- _Action item_
Your task is to transcribe all of the records exactly and leave out the pictures.

- _Records to process_
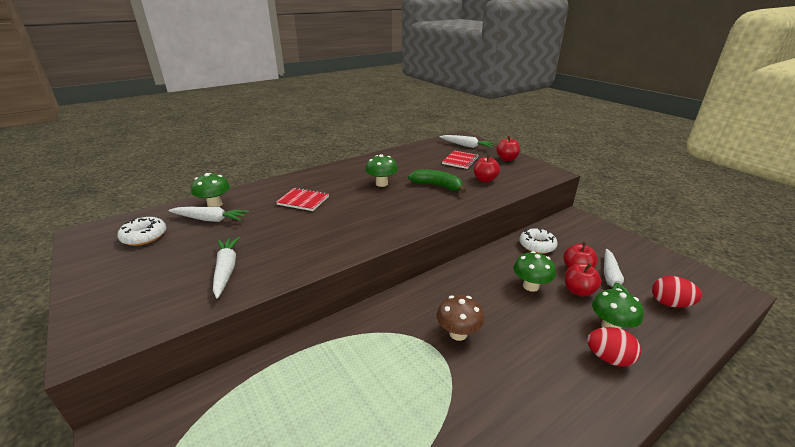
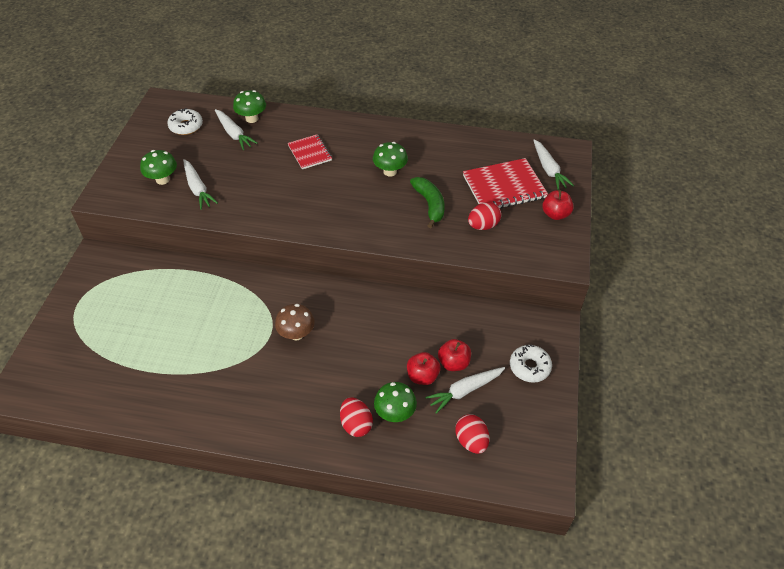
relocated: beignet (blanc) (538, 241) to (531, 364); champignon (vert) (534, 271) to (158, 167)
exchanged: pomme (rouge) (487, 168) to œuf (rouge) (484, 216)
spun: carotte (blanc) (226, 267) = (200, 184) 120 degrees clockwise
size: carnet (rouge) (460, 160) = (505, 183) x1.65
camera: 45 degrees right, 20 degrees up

- _Solution to this exercise_
relocated: beignet (blanc) (538, 241) to (531, 364); champignon (vert) (534, 271) to (158, 167)
exchanged: pomme (rouge) (487, 168) to œuf (rouge) (484, 216)
spun: carotte (blanc) (226, 267) = (200, 184) 120 degrees clockwise
size: carnet (rouge) (460, 160) = (505, 183) x1.65
camera: 45 degrees right, 20 degrees up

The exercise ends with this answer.